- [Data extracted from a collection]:
>>>
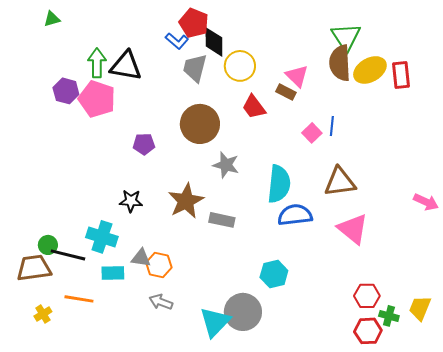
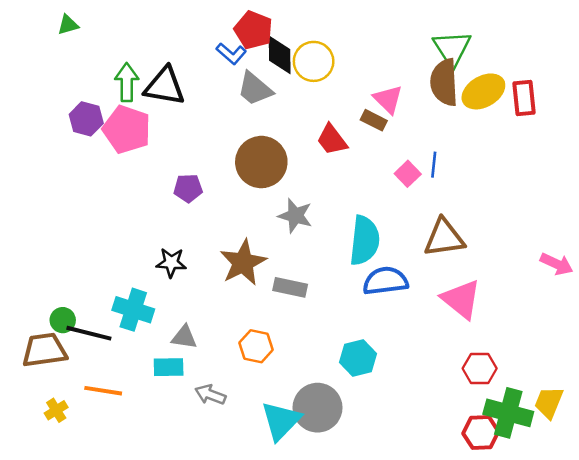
yellow circle: (240, 66) -> (314, 61), moved
gray trapezoid: (195, 68) -> (255, 89), turned -64
orange hexagon: (159, 265) -> (256, 346), moved
cyan rectangle: (113, 273) -> (169, 367), moved
red hexagon: (367, 296) -> (480, 368), moved
green cross: (389, 316) -> (508, 413), size x1.8

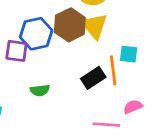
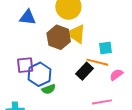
blue hexagon: (36, 34) -> (39, 74), moved
orange line: (113, 70) -> (97, 62), turned -55
pink semicircle: (133, 107) -> (116, 75), moved

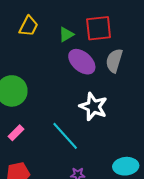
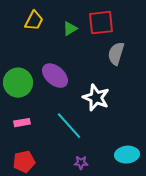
purple ellipse: (82, 62) -> (55, 76), moved
pink rectangle: (16, 133) -> (22, 123), turned 35

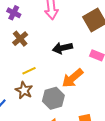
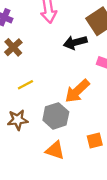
black arrow: (62, 48) -> (75, 42), moved
brown star: (24, 90) -> (18, 120), moved, turned -30

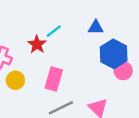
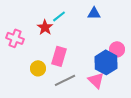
blue hexagon: (114, 54) -> (106, 62), moved
yellow circle: (15, 80) -> (38, 68), moved

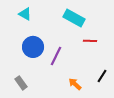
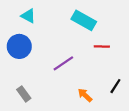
blue circle: (33, 47) -> (19, 46), moved
purple line: (56, 56) -> (63, 63), turned 30

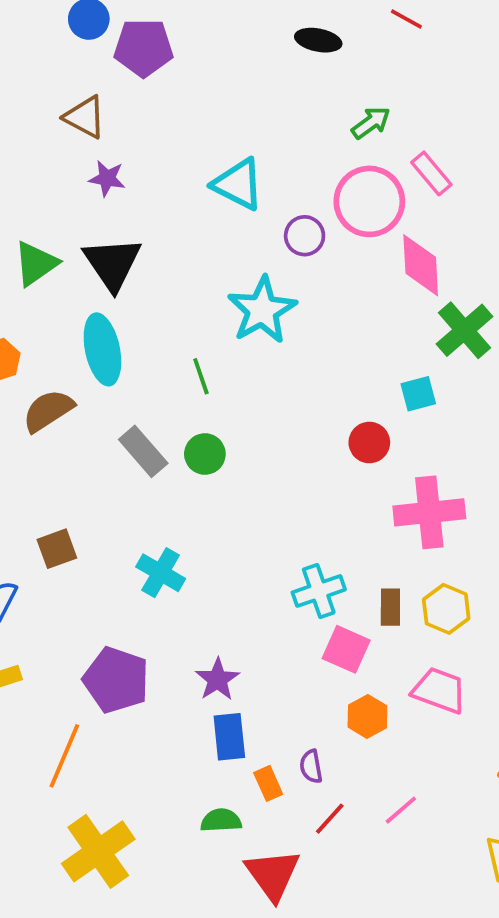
<<<
- [EXERCISE DIRECTIONS]:
Please transcribe every entry above exactly, leaving out any pictures.

- [RESPONSE]:
yellow circle: (240, 66) -> (314, 61), moved
gray trapezoid: (195, 68) -> (255, 89), turned -64
orange hexagon: (159, 265) -> (256, 346), moved
cyan rectangle: (113, 273) -> (169, 367), moved
red hexagon: (367, 296) -> (480, 368), moved
green cross: (389, 316) -> (508, 413), size x1.8

blue hexagon: (36, 34) -> (39, 74), moved
orange line: (113, 70) -> (97, 62), turned -55
pink semicircle: (133, 107) -> (116, 75), moved

purple ellipse: (82, 62) -> (55, 76), moved
pink rectangle: (16, 133) -> (22, 123), turned 35

black arrow: (62, 48) -> (75, 42), moved
brown star: (24, 90) -> (18, 120), moved, turned -30

blue hexagon: (114, 54) -> (106, 62), moved
yellow circle: (15, 80) -> (38, 68), moved

blue circle: (33, 47) -> (19, 46), moved
purple line: (56, 56) -> (63, 63), turned 30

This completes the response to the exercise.